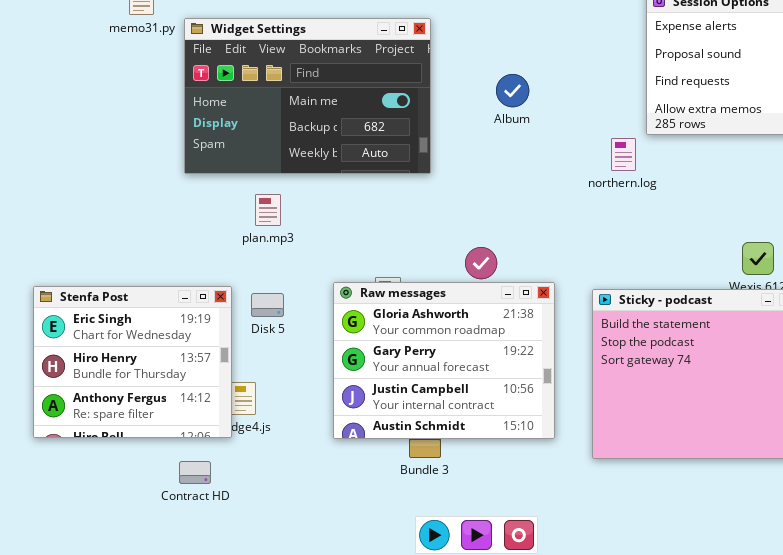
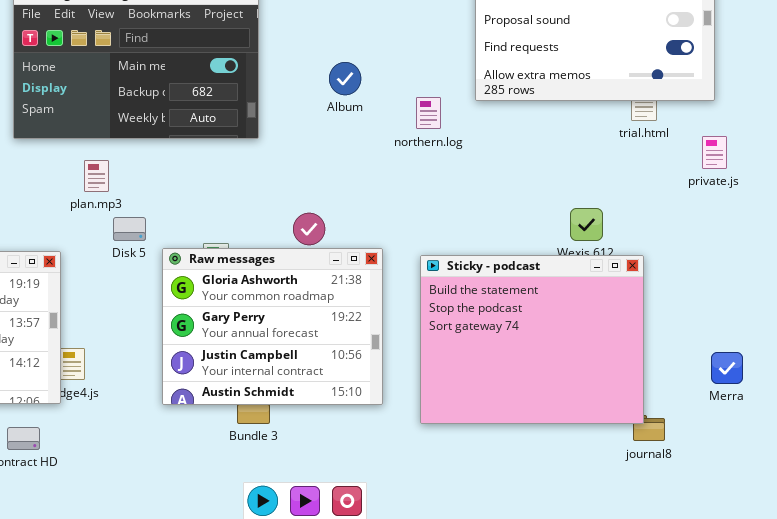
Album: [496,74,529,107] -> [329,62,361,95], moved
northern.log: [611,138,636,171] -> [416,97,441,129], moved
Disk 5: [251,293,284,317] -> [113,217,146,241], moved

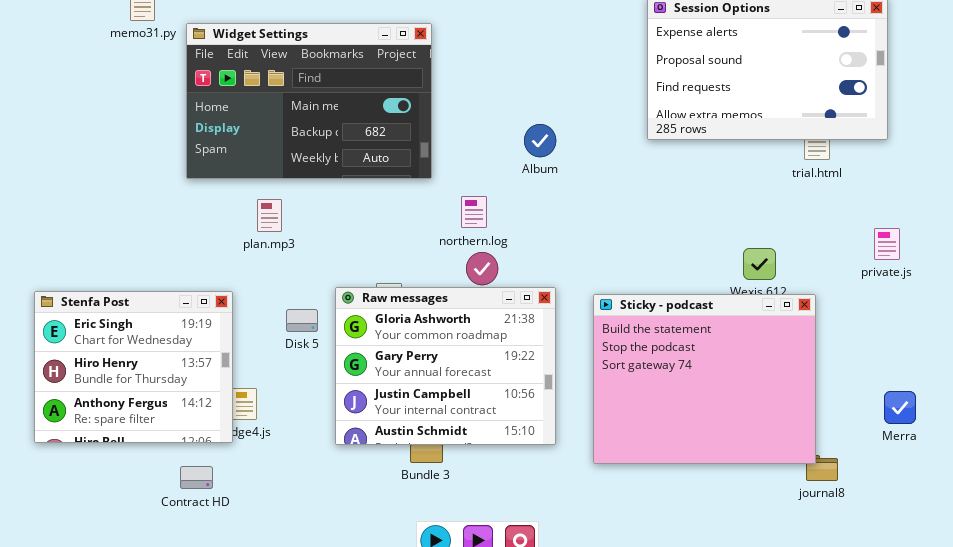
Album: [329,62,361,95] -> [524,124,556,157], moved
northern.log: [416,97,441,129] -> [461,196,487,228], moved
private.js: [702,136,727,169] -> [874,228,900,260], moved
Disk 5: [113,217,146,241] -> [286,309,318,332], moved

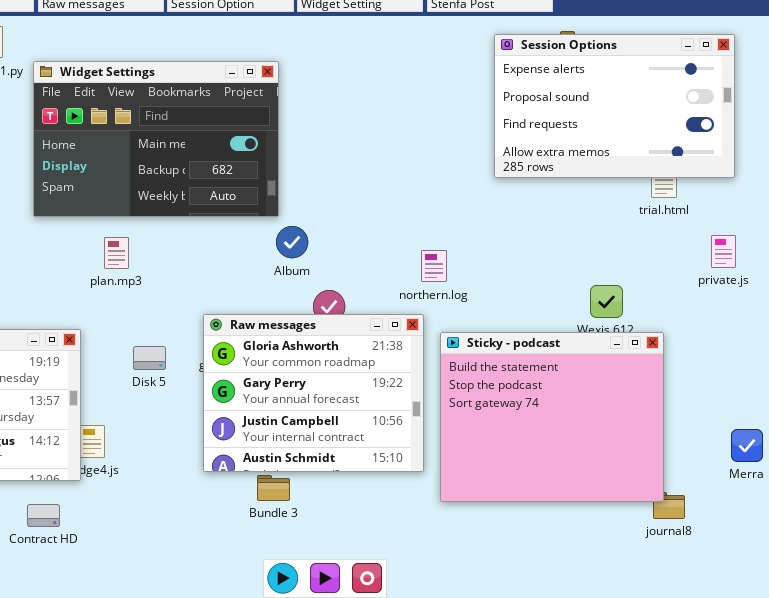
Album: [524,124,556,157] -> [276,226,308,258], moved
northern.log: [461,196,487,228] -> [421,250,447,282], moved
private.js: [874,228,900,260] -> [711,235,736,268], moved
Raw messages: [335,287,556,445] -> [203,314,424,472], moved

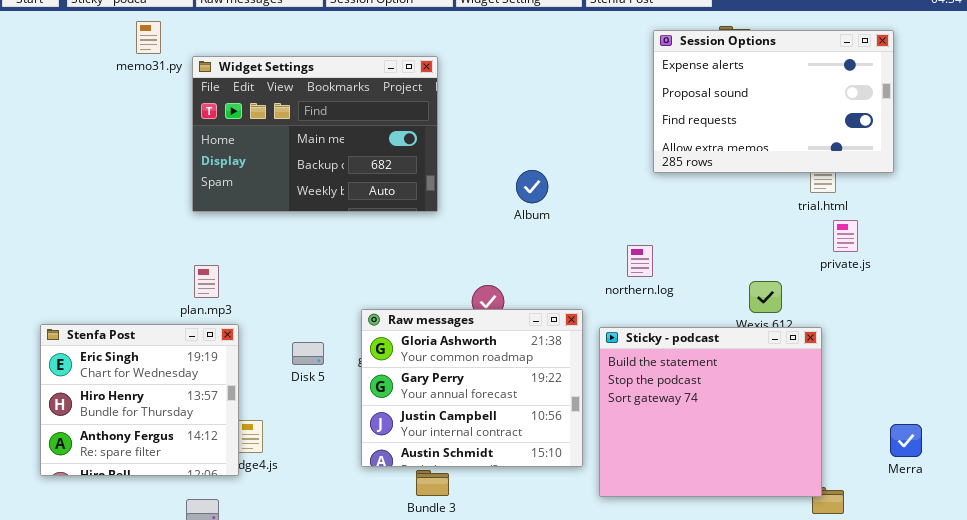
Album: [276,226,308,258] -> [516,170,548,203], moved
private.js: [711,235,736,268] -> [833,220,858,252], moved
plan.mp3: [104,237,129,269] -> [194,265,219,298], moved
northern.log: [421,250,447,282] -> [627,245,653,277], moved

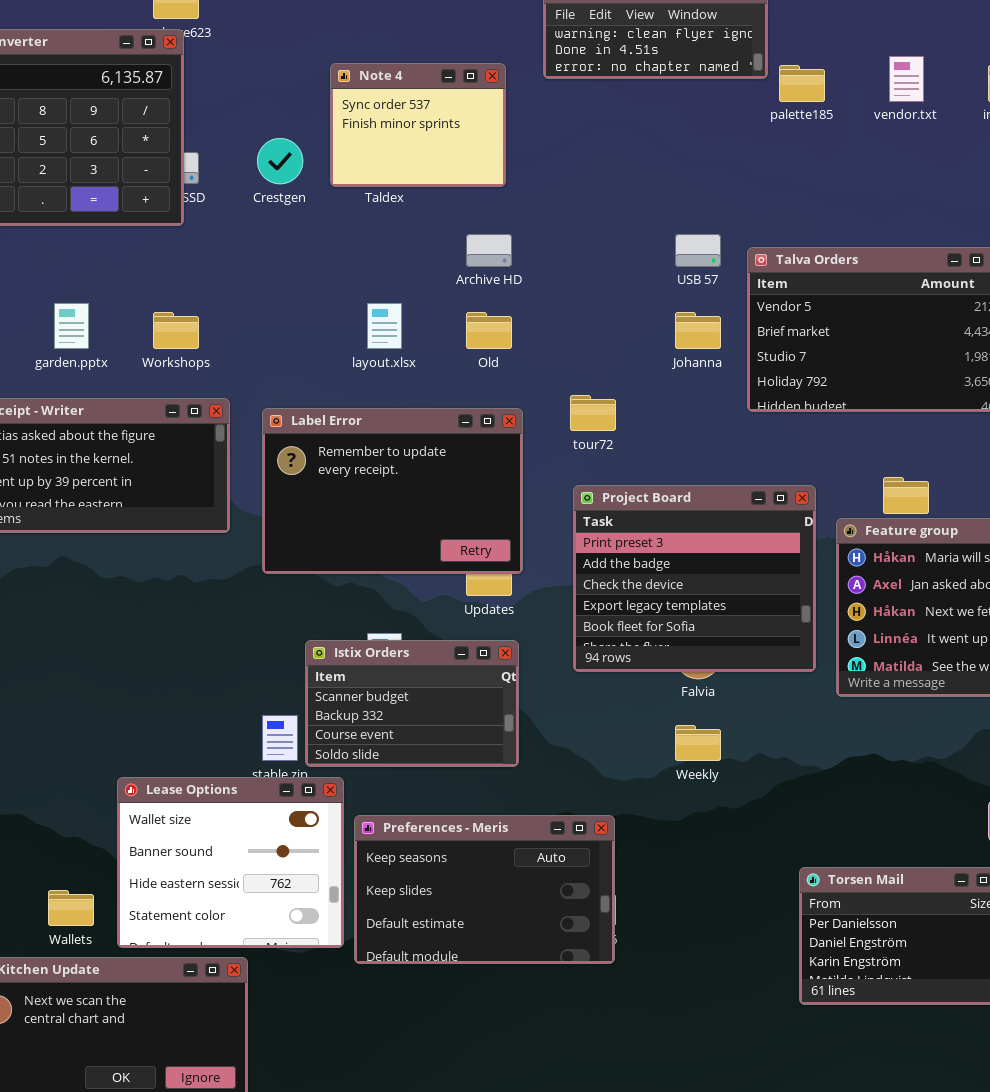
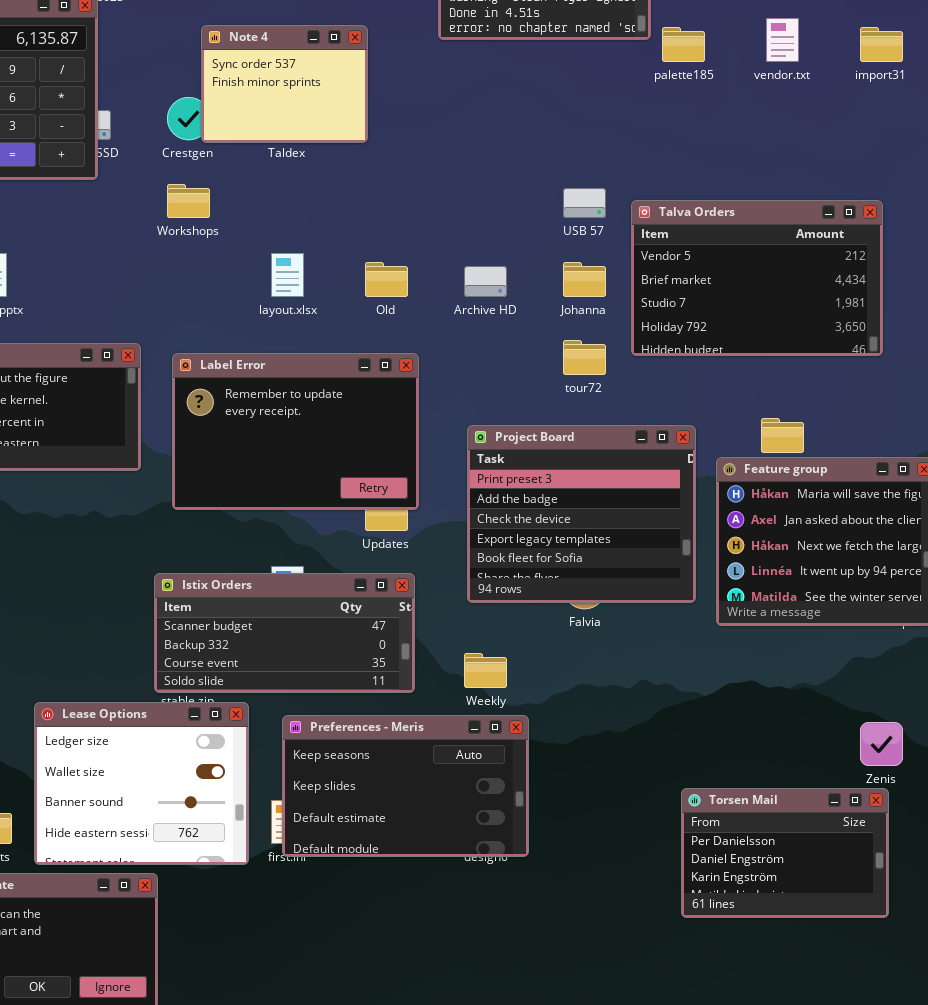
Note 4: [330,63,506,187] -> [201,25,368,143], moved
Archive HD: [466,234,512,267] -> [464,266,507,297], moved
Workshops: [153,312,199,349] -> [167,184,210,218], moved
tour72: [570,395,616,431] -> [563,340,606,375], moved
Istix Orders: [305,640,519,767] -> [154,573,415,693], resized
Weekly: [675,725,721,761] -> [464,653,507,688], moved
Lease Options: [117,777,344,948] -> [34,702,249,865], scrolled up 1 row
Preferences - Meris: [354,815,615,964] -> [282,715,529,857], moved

****************************************

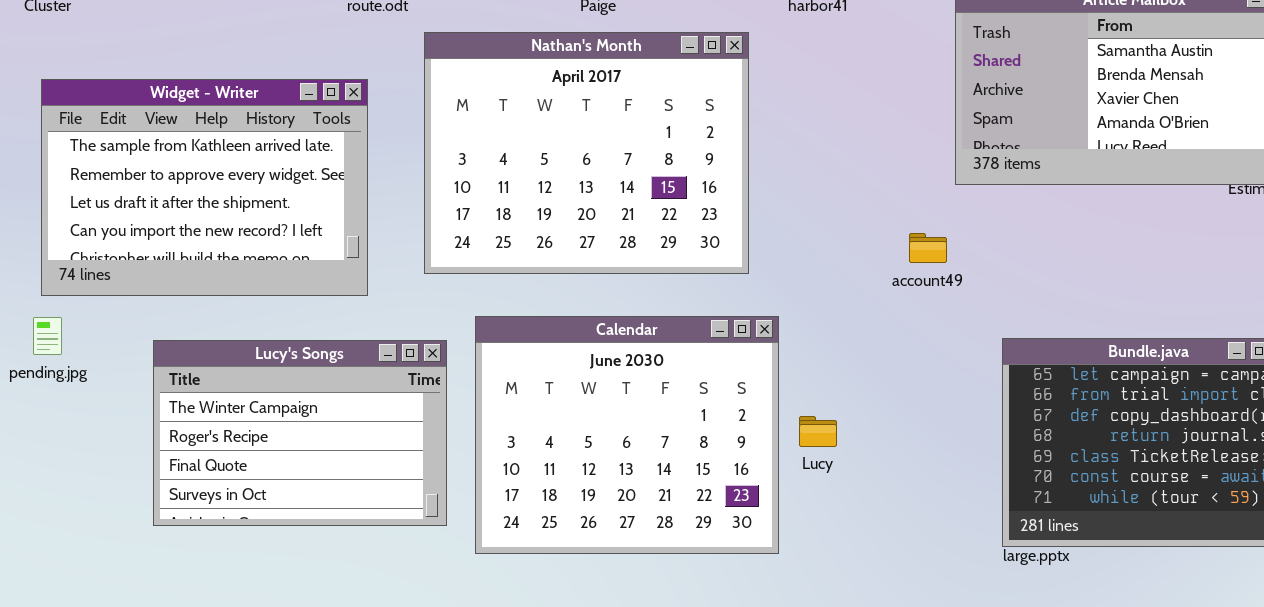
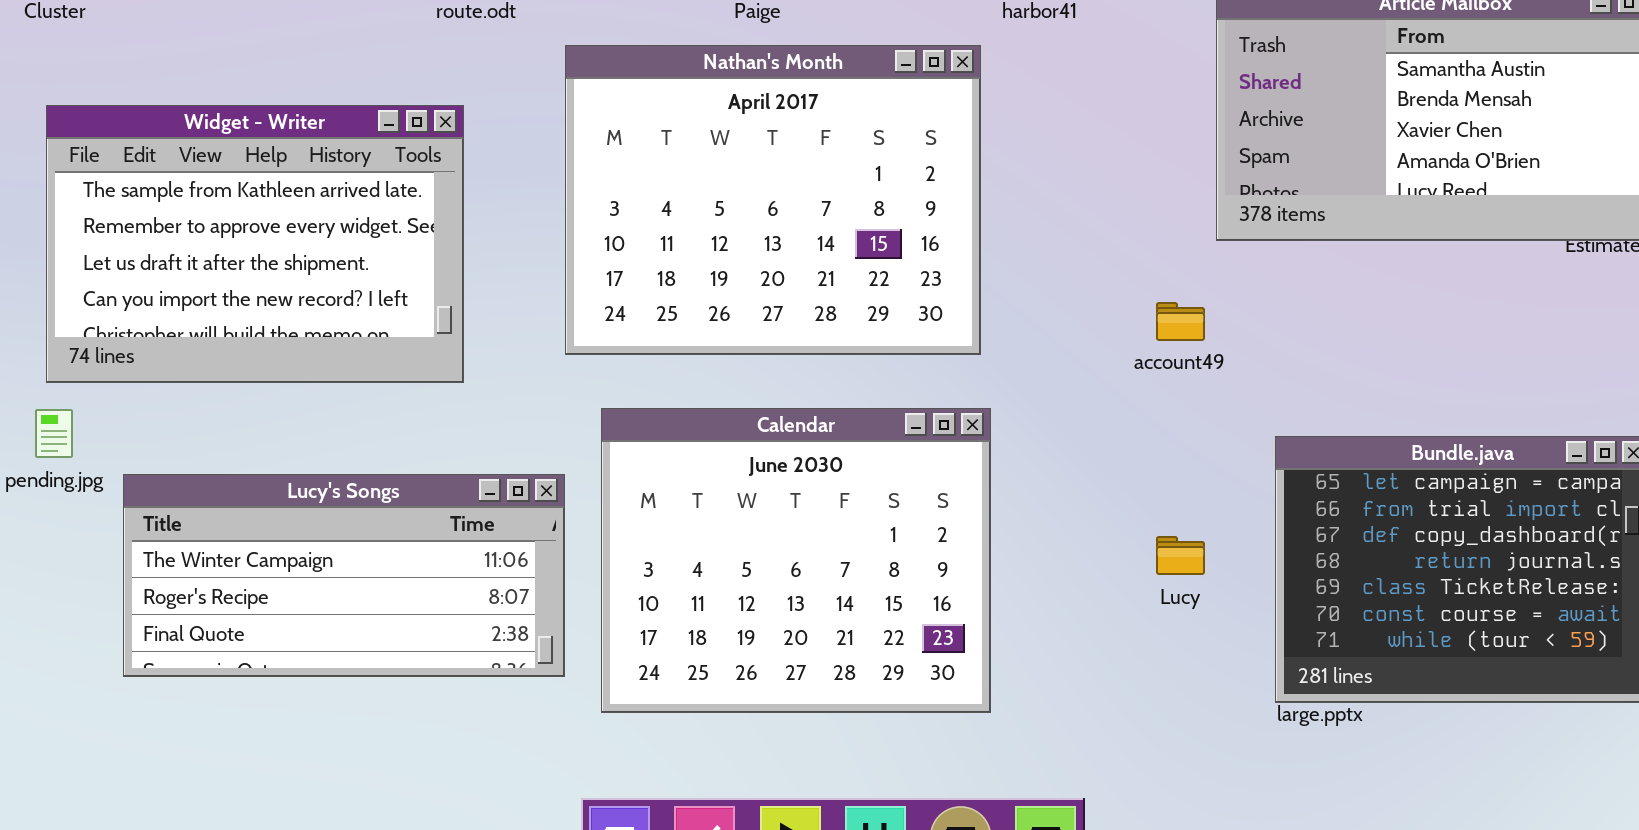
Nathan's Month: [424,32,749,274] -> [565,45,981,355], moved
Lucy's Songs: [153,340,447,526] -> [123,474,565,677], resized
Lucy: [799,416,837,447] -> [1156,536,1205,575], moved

****************************************

### Directions for this task:
Search the entries above for lines containing the word "northern", and copy each one.

### Answer to this task:
northern.log: [611,138,636,171] -> [416,97,441,129], moved
northern.log: [416,97,441,129] -> [461,196,487,228], moved
northern.log: [461,196,487,228] -> [421,250,447,282], moved
northern.log: [421,250,447,282] -> [627,245,653,277], moved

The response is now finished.